Dataset excerpts
-------

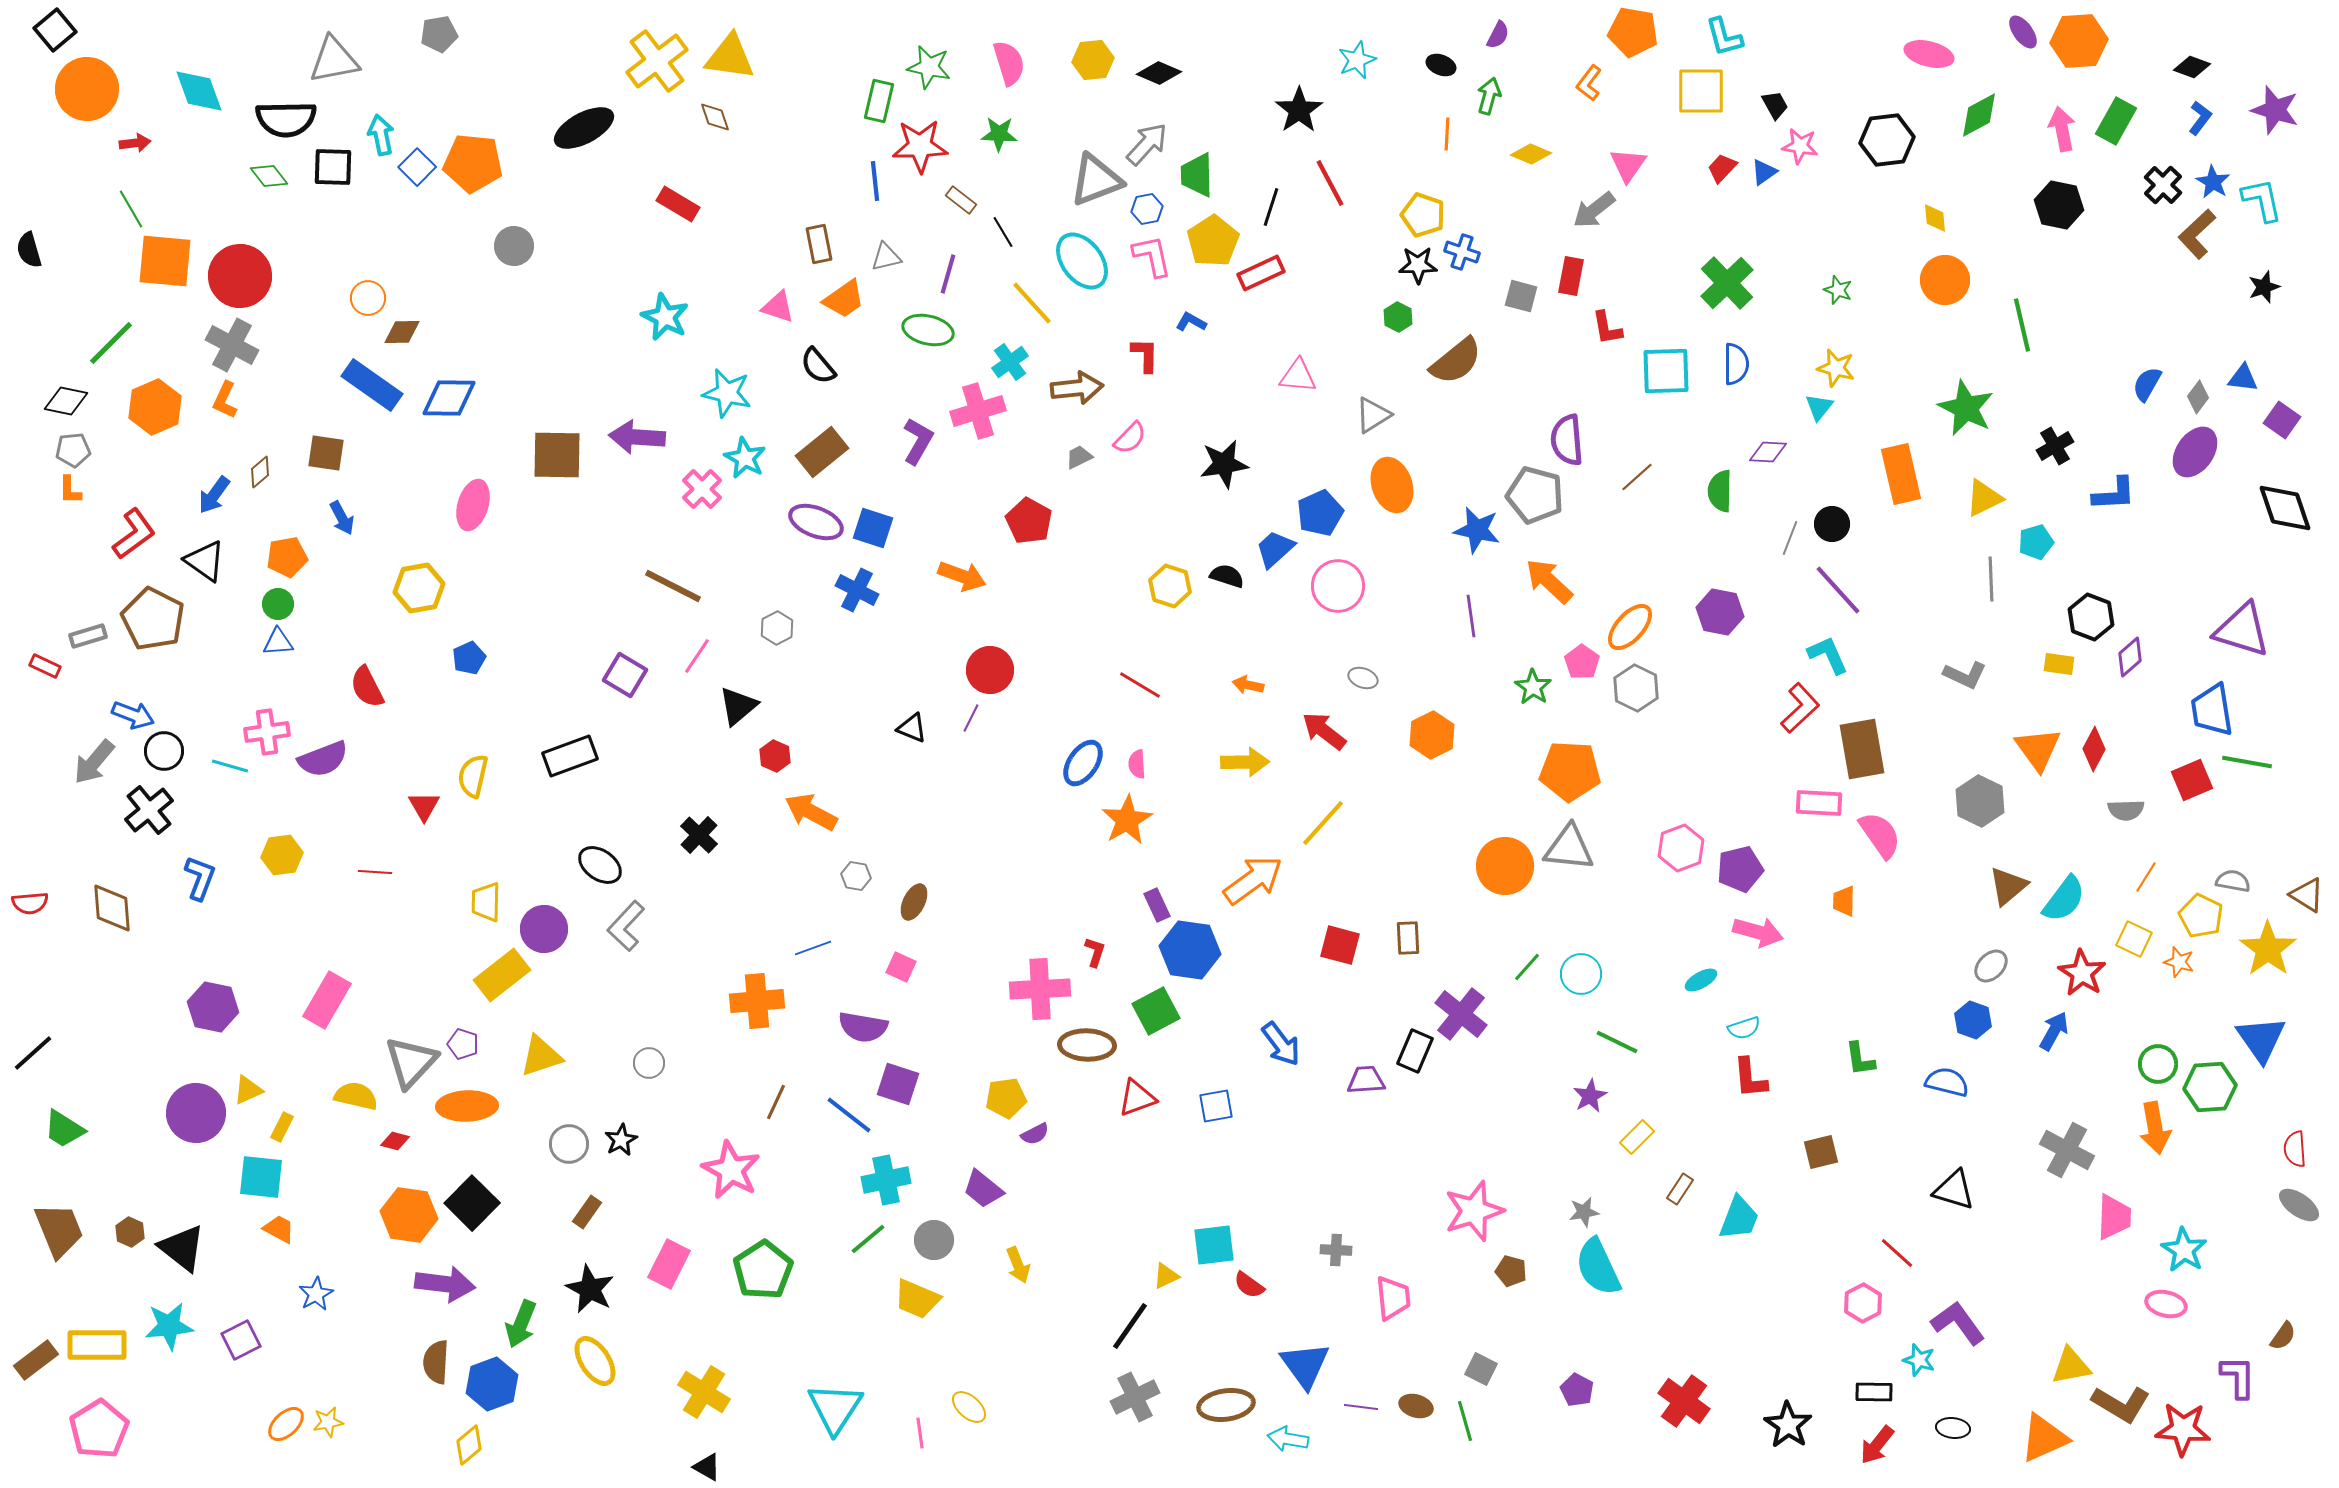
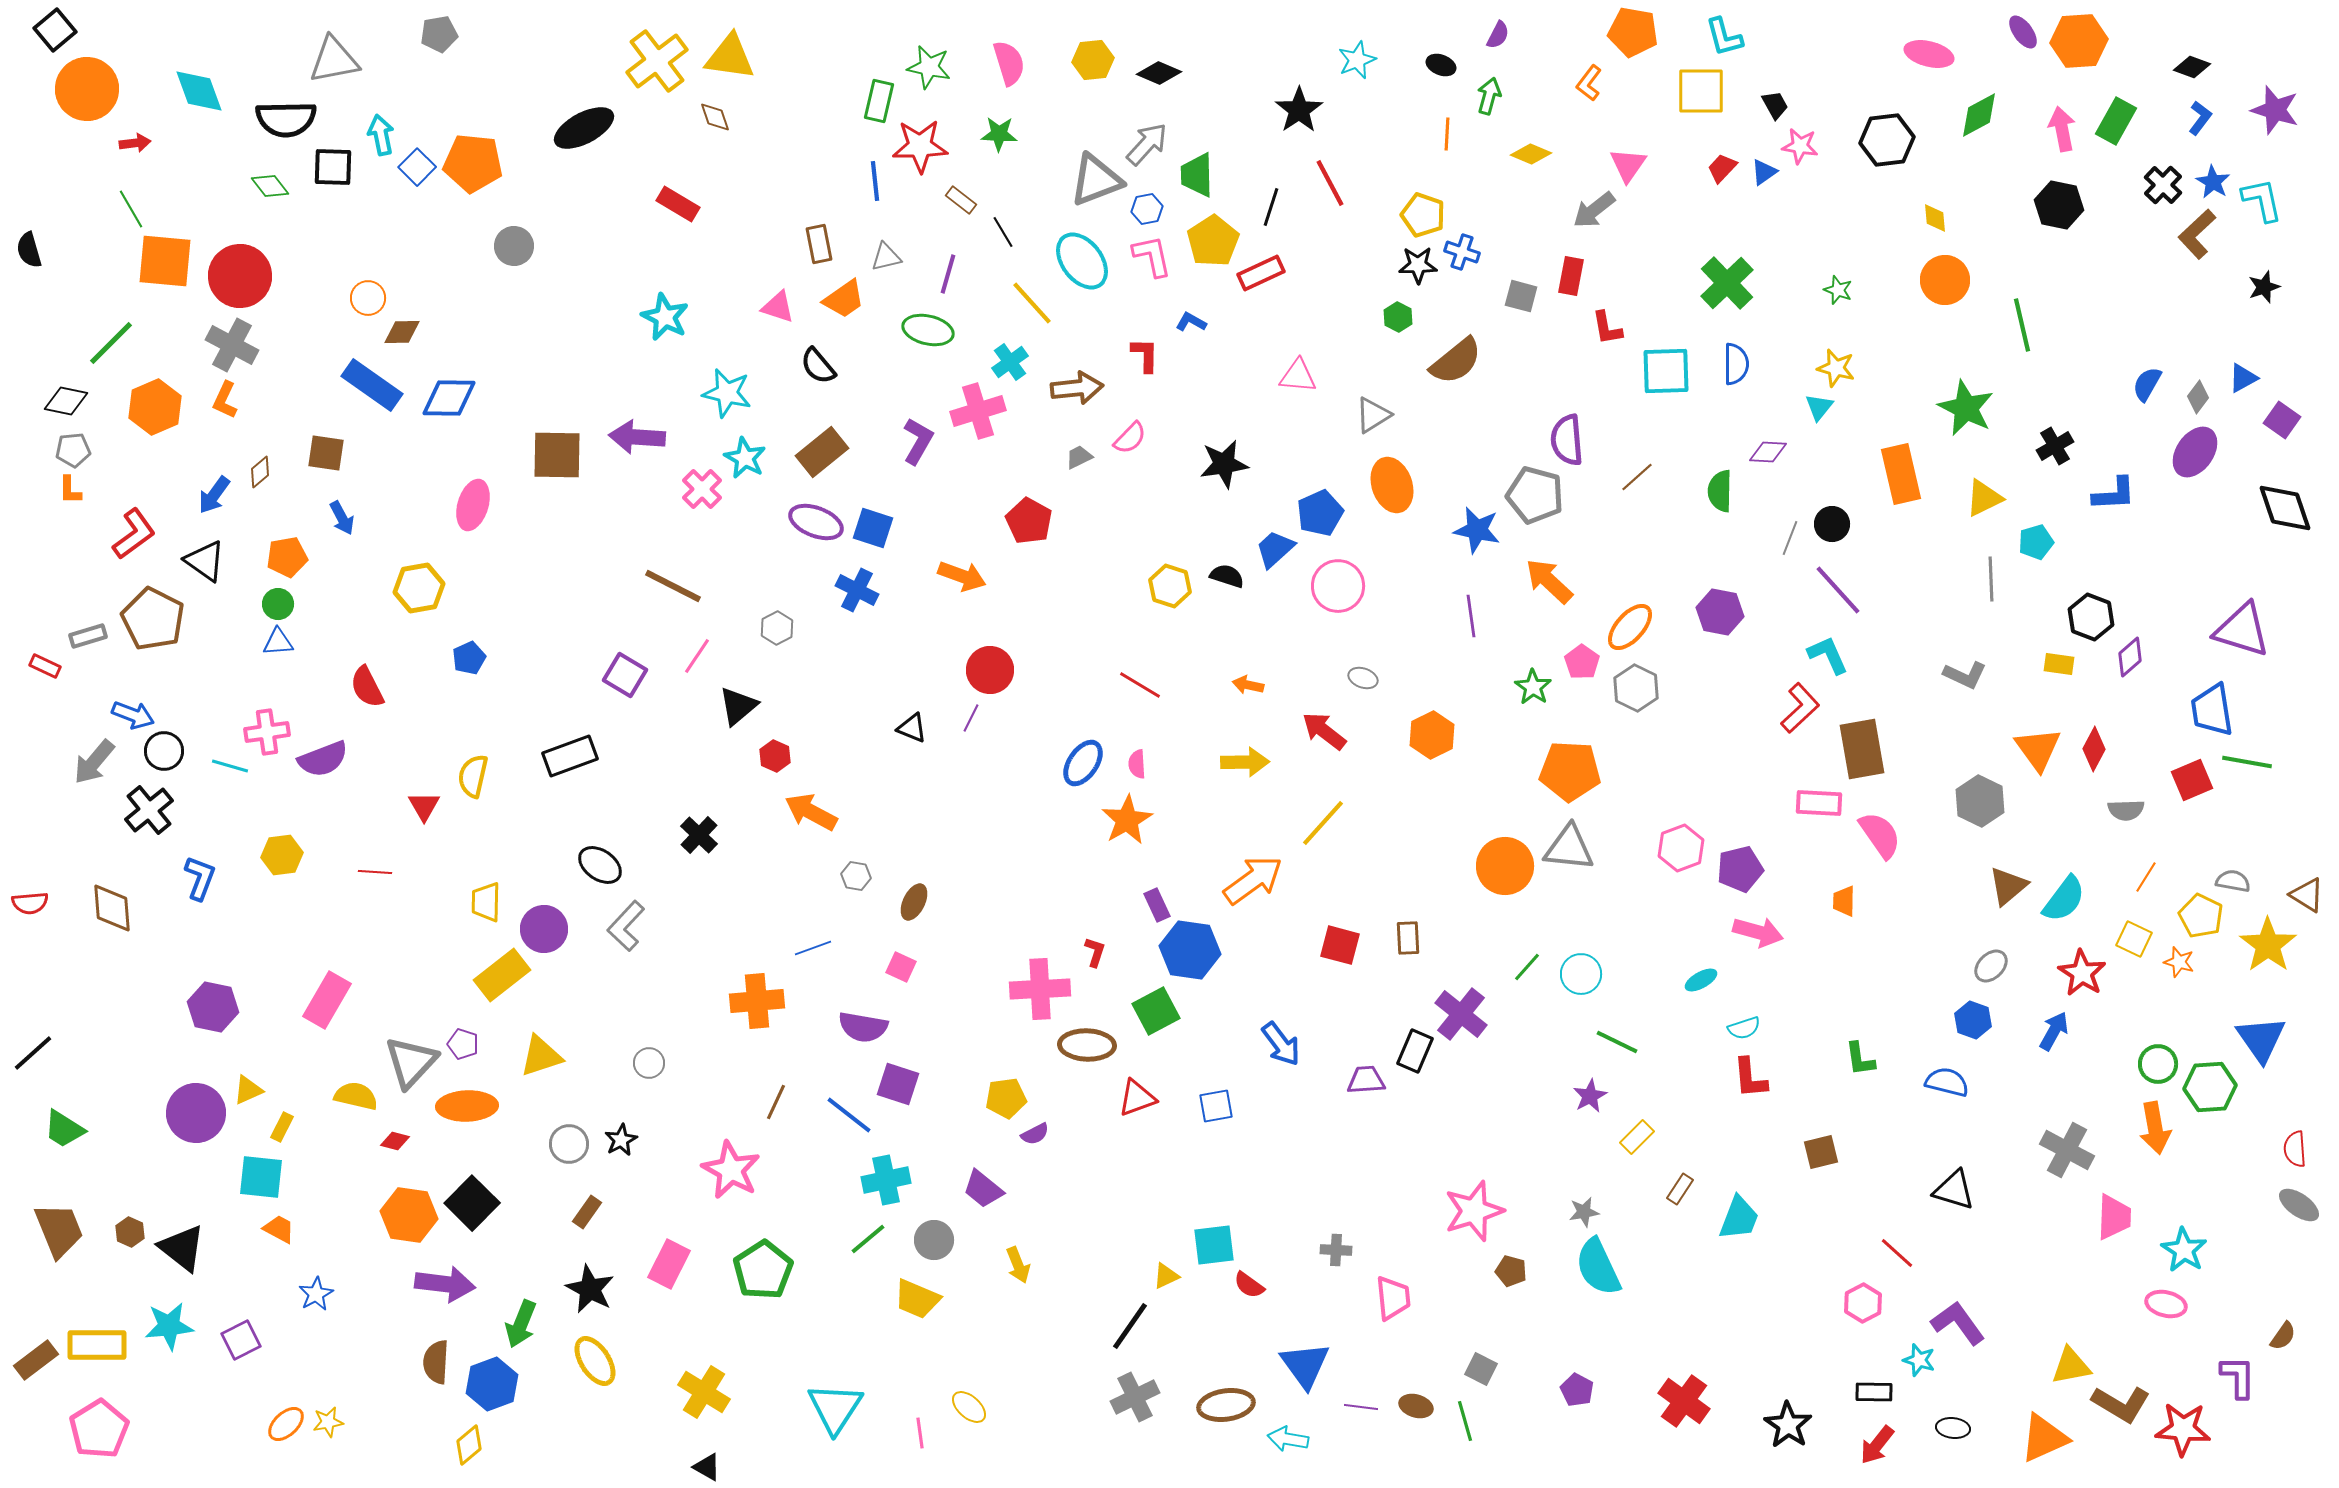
green diamond at (269, 176): moved 1 px right, 10 px down
blue triangle at (2243, 378): rotated 36 degrees counterclockwise
yellow star at (2268, 949): moved 4 px up
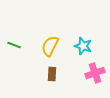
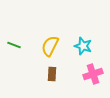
pink cross: moved 2 px left, 1 px down
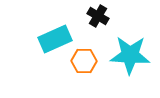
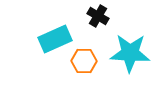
cyan star: moved 2 px up
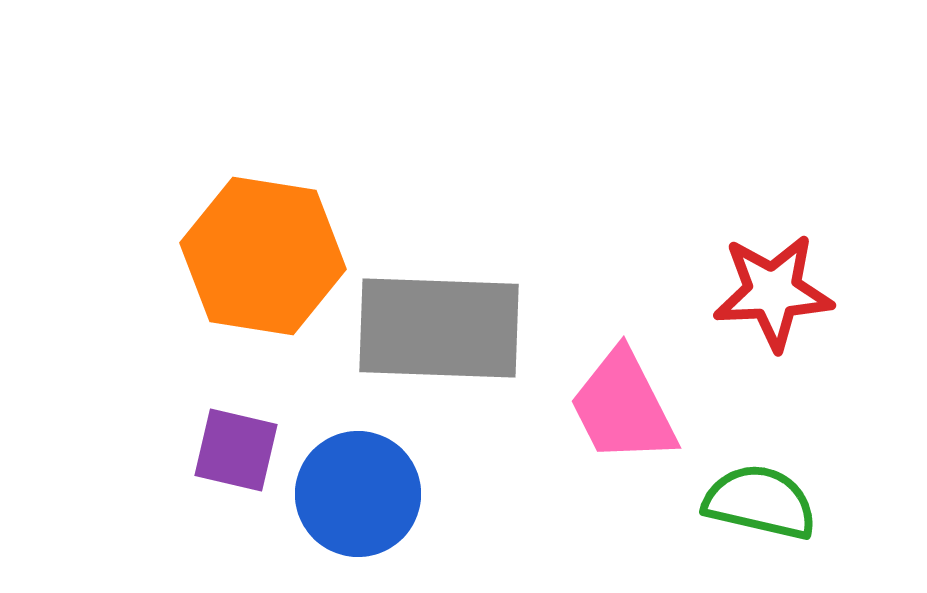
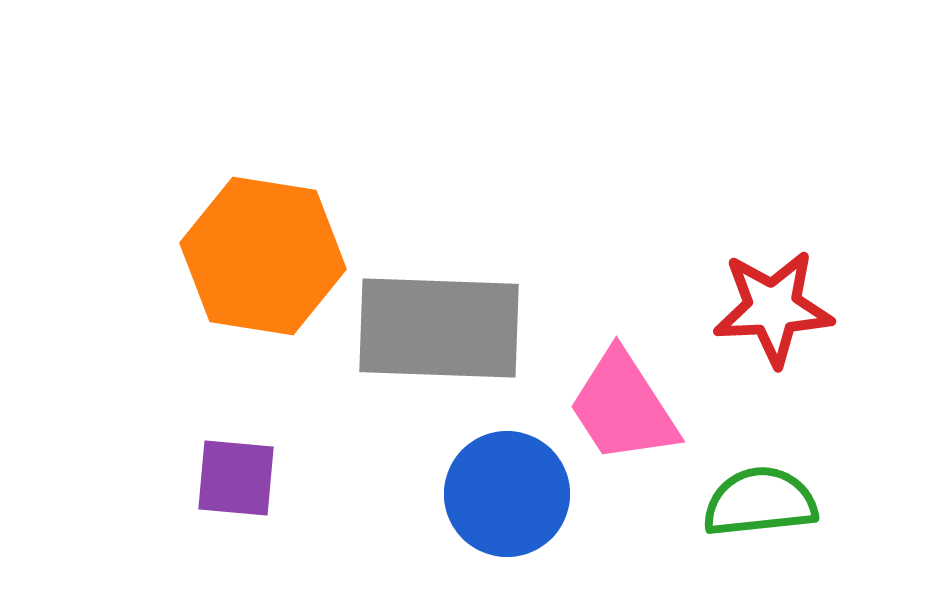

-------

* _Your objective_
Quote the lines of the material above word for word, leaving out the pictures.

* _Result_
green diamond at (269, 176): moved 1 px right, 10 px down
blue triangle at (2243, 378): rotated 36 degrees counterclockwise
yellow star at (2268, 949): moved 4 px up
pink cross: moved 2 px left, 1 px down
cyan star: moved 2 px up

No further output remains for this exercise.